_Data supplied_
::::::

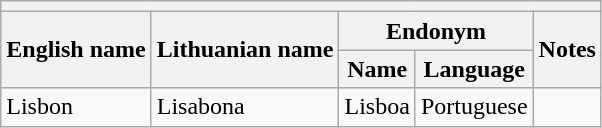
Name [377, 69]
Portuguese [474, 107]
Lisboa [377, 107]
Lithuanian name [245, 50]
Endonym [436, 31]
Lisbon [76, 107]
Notes [567, 50]
English name [76, 50]
Lisabona [245, 107]
Language [474, 69]
Determine the [x, y] coordinate at the center of the cell enclosing the given text.  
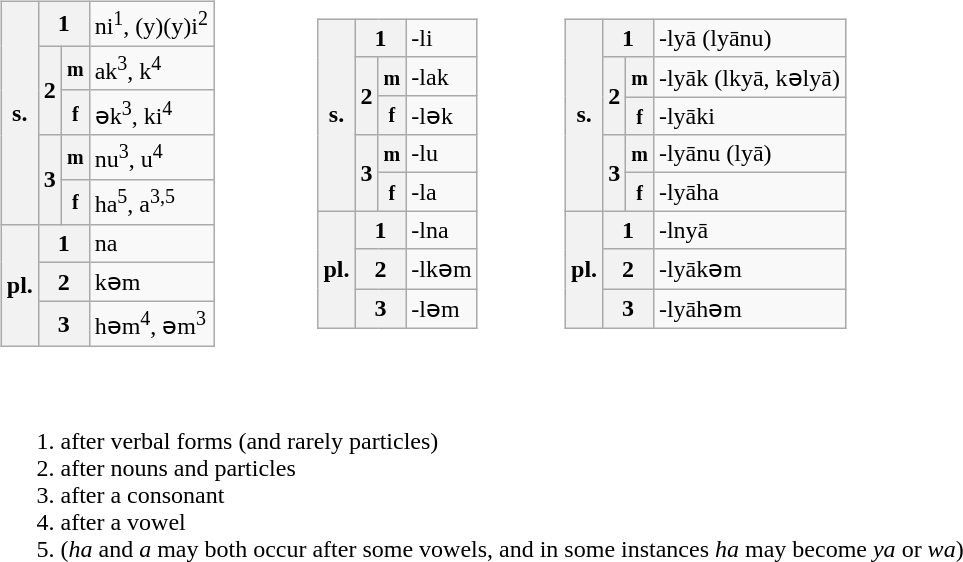
-lyāk (lkyā, kəlyā) [749, 77]
-li [442, 38]
-la [442, 192]
-lna [442, 230]
-lyākəm [749, 269]
ha5, a3,5 [151, 202]
kəm [151, 282]
-lyā (lyānu) [749, 38]
-lnyā [749, 230]
na [151, 243]
nu3, u4 [151, 158]
-lyāhəm [749, 309]
ni1, (y)(y)i2 [151, 24]
-ləm [442, 309]
ək3, ki4 [151, 112]
-lyāki [749, 116]
-lyānu (lyā) [749, 154]
-lu [442, 154]
-lkəm [442, 269]
-lak [442, 76]
-lək [442, 115]
həm4, əm3 [151, 324]
-lyāha [749, 192]
ak3, k4 [151, 68]
Output the (x, y) coordinate of the center of the cell containing the given text.  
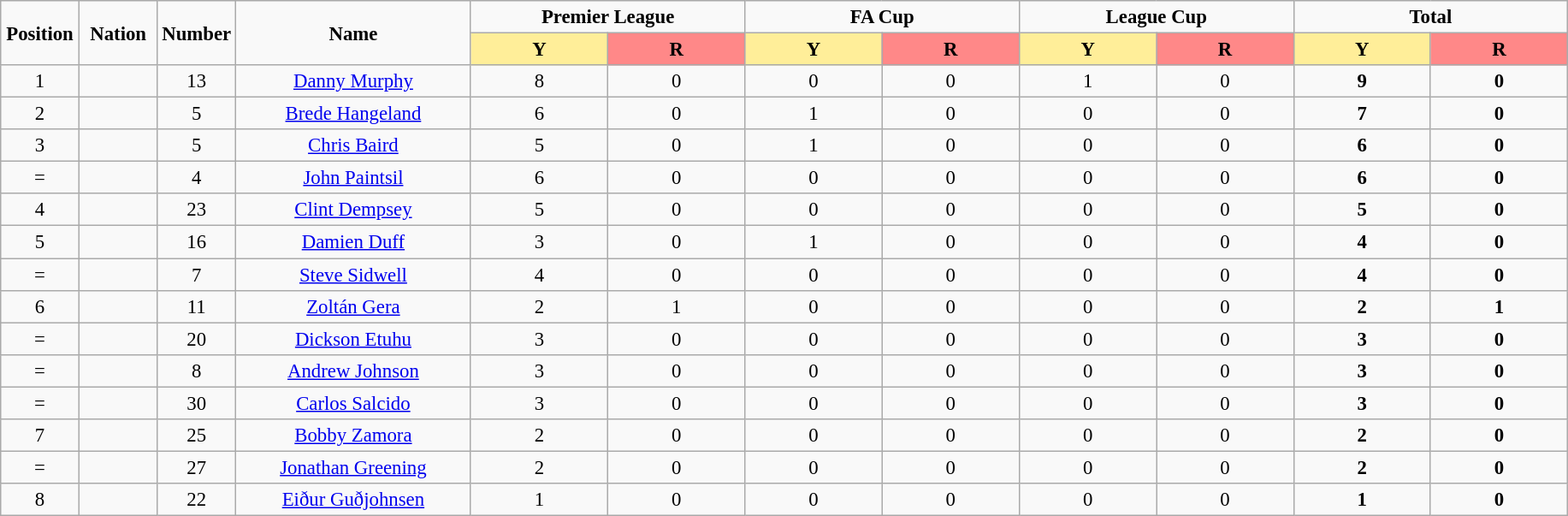
16 (197, 242)
Total (1430, 17)
Bobby Zamora (354, 435)
Chris Baird (354, 145)
23 (197, 210)
Damien Duff (354, 242)
20 (197, 339)
Eiður Guðjohnsen (354, 500)
Number (197, 33)
Zoltán Gera (354, 306)
Danny Murphy (354, 81)
Clint Dempsey (354, 210)
Andrew Johnson (354, 370)
Jonathan Greening (354, 467)
Nation (118, 33)
Premier League (607, 17)
Position (40, 33)
11 (197, 306)
9 (1362, 81)
27 (197, 467)
Carlos Salcido (354, 403)
FA Cup (883, 17)
13 (197, 81)
30 (197, 403)
Brede Hangeland (354, 114)
25 (197, 435)
22 (197, 500)
Name (354, 33)
League Cup (1157, 17)
Dickson Etuhu (354, 339)
Steve Sidwell (354, 275)
John Paintsil (354, 178)
Pinpoint the cell where the given text exists, returning its (X, Y) midpoint coordinate. 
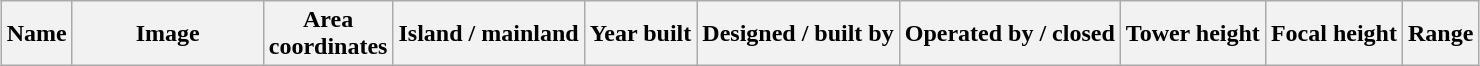
Designed / built by (798, 34)
Focal height (1334, 34)
Range (1440, 34)
Operated by / closed (1010, 34)
Year built (640, 34)
Island / mainland (488, 34)
Area coordinates (328, 34)
Tower height (1192, 34)
Name (36, 34)
Image (168, 34)
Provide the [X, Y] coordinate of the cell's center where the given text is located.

::::::

Could you copy out all the entries above line for line, with no changes, leaving out the pictures?

_Answer in full_
Name [377, 69]
Portuguese [474, 107]
Lisboa [377, 107]
Lithuanian name [245, 50]
Endonym [436, 31]
Lisbon [76, 107]
Notes [567, 50]
English name [76, 50]
Lisabona [245, 107]
Language [474, 69]
Determine the [x, y] coordinate at the center of the cell enclosing the given text.  
-lyāk (lkyā, kəlyā) [749, 77]
-li [442, 38]
-la [442, 192]
-lna [442, 230]
-lyākəm [749, 269]
ha5, a3,5 [151, 202]
kəm [151, 282]
-lyā (lyānu) [749, 38]
-lnyā [749, 230]
na [151, 243]
nu3, u4 [151, 158]
-lyāhəm [749, 309]
ni1, (y)(y)i2 [151, 24]
-ləm [442, 309]
ək3, ki4 [151, 112]
-lyāki [749, 116]
-lyānu (lyā) [749, 154]
-lu [442, 154]
-lkəm [442, 269]
-lak [442, 76]
-lək [442, 115]
həm4, əm3 [151, 324]
-lyāha [749, 192]
ak3, k4 [151, 68]
Output the (x, y) coordinate of the center of the cell containing the given text.  
16 (197, 242)
Total (1430, 17)
Bobby Zamora (354, 435)
Chris Baird (354, 145)
23 (197, 210)
Damien Duff (354, 242)
20 (197, 339)
Eiður Guðjohnsen (354, 500)
Number (197, 33)
Zoltán Gera (354, 306)
Danny Murphy (354, 81)
Clint Dempsey (354, 210)
Andrew Johnson (354, 370)
Jonathan Greening (354, 467)
Nation (118, 33)
Premier League (607, 17)
Position (40, 33)
11 (197, 306)
9 (1362, 81)
27 (197, 467)
Carlos Salcido (354, 403)
FA Cup (883, 17)
13 (197, 81)
30 (197, 403)
Brede Hangeland (354, 114)
25 (197, 435)
22 (197, 500)
Name (354, 33)
League Cup (1157, 17)
Dickson Etuhu (354, 339)
Steve Sidwell (354, 275)
John Paintsil (354, 178)
Pinpoint the cell where the given text exists, returning its (X, Y) midpoint coordinate. 
Designed / built by (798, 34)
Focal height (1334, 34)
Range (1440, 34)
Operated by / closed (1010, 34)
Year built (640, 34)
Island / mainland (488, 34)
Area coordinates (328, 34)
Tower height (1192, 34)
Name (36, 34)
Image (168, 34)
Provide the [X, Y] coordinate of the cell's center where the given text is located.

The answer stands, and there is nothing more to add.